### Problem
Please give back the listing exactly, without any of its pictures.

### Data
= = =

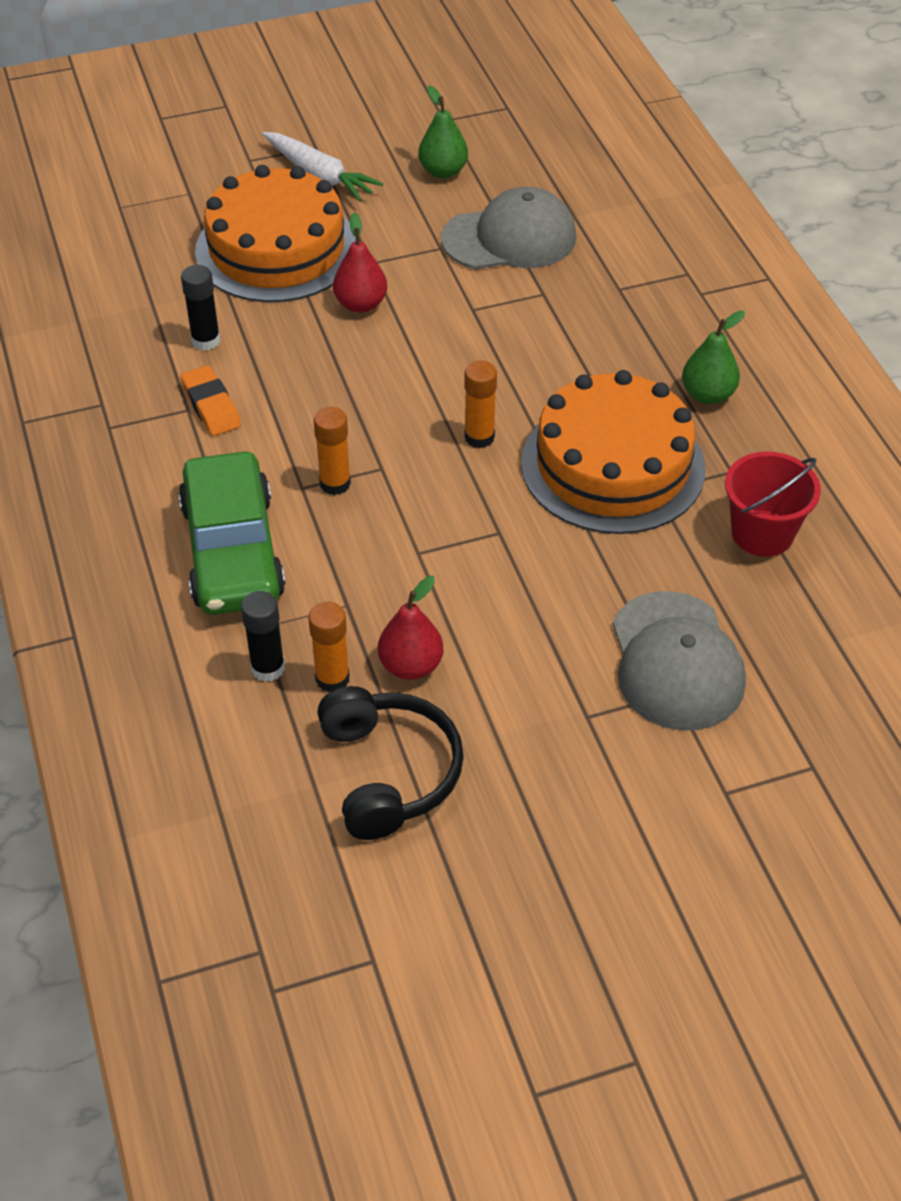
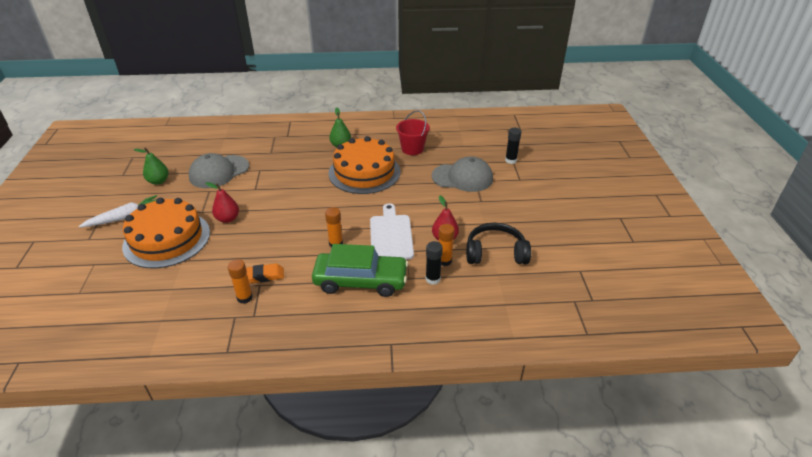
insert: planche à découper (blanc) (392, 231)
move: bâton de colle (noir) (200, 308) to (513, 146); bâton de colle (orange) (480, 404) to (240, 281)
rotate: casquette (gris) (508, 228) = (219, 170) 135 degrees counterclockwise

= = =

### Solution to this problem
insert: planche à découper (blanc) (392, 231)
move: bâton de colle (noir) (200, 308) to (513, 146); bâton de colle (orange) (480, 404) to (240, 281)
rotate: casquette (gris) (508, 228) = (219, 170) 135 degrees counterclockwise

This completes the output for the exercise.